**Exercise goal**
Given the records below, would you repeat exactly the lines that begin at the one containing "- move: orange_carrot" and end at the one containing "- move: yellow_carrot", inclusive?

**Records**
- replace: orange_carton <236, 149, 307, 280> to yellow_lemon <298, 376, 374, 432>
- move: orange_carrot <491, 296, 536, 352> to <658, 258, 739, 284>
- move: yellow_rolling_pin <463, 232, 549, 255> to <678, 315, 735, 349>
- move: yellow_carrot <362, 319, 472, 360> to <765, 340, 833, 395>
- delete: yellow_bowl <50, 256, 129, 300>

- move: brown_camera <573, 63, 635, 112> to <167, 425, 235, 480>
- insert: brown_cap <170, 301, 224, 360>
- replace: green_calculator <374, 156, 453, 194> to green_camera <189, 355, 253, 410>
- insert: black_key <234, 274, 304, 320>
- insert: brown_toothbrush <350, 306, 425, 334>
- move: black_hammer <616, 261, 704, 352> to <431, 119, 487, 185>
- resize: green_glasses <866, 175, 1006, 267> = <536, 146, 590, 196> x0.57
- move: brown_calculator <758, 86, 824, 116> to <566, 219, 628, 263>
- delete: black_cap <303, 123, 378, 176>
---
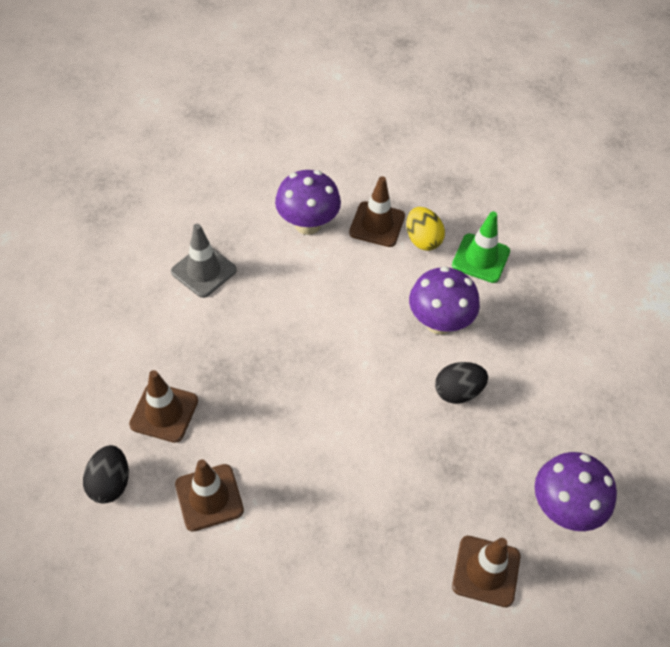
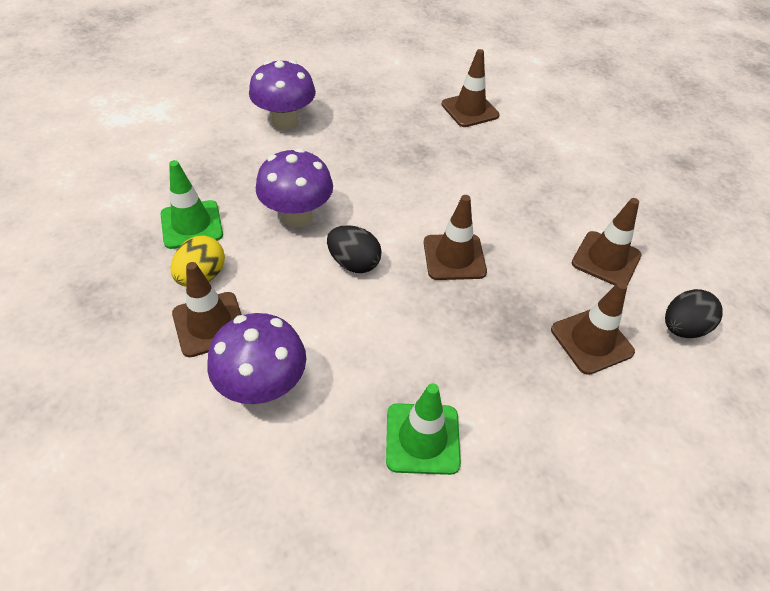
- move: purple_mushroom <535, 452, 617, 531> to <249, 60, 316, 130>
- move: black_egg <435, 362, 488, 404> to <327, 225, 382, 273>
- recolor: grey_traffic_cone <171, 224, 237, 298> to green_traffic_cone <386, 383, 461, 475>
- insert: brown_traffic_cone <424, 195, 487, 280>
---
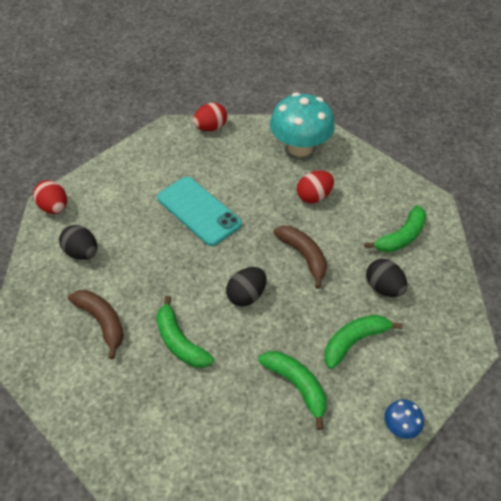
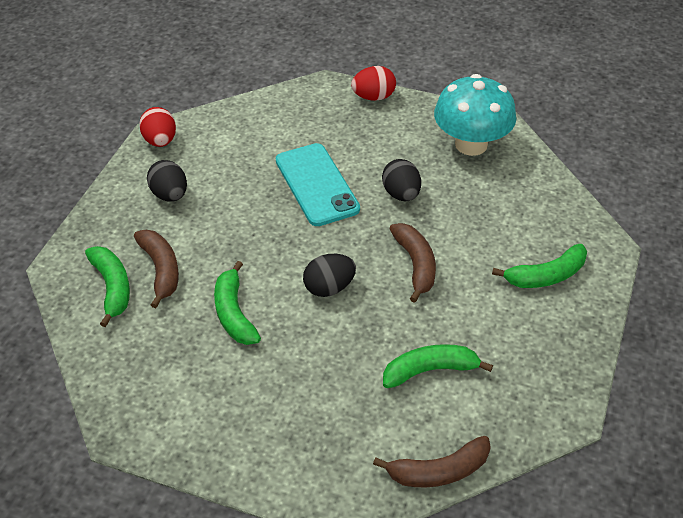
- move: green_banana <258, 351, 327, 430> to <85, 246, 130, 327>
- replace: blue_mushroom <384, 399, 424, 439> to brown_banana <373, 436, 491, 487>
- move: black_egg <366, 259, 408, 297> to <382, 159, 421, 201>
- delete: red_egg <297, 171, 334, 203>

**Answer**
- move: orange_carrot <491, 296, 536, 352> to <658, 258, 739, 284>
- move: yellow_rolling_pin <463, 232, 549, 255> to <678, 315, 735, 349>
- move: yellow_carrot <362, 319, 472, 360> to <765, 340, 833, 395>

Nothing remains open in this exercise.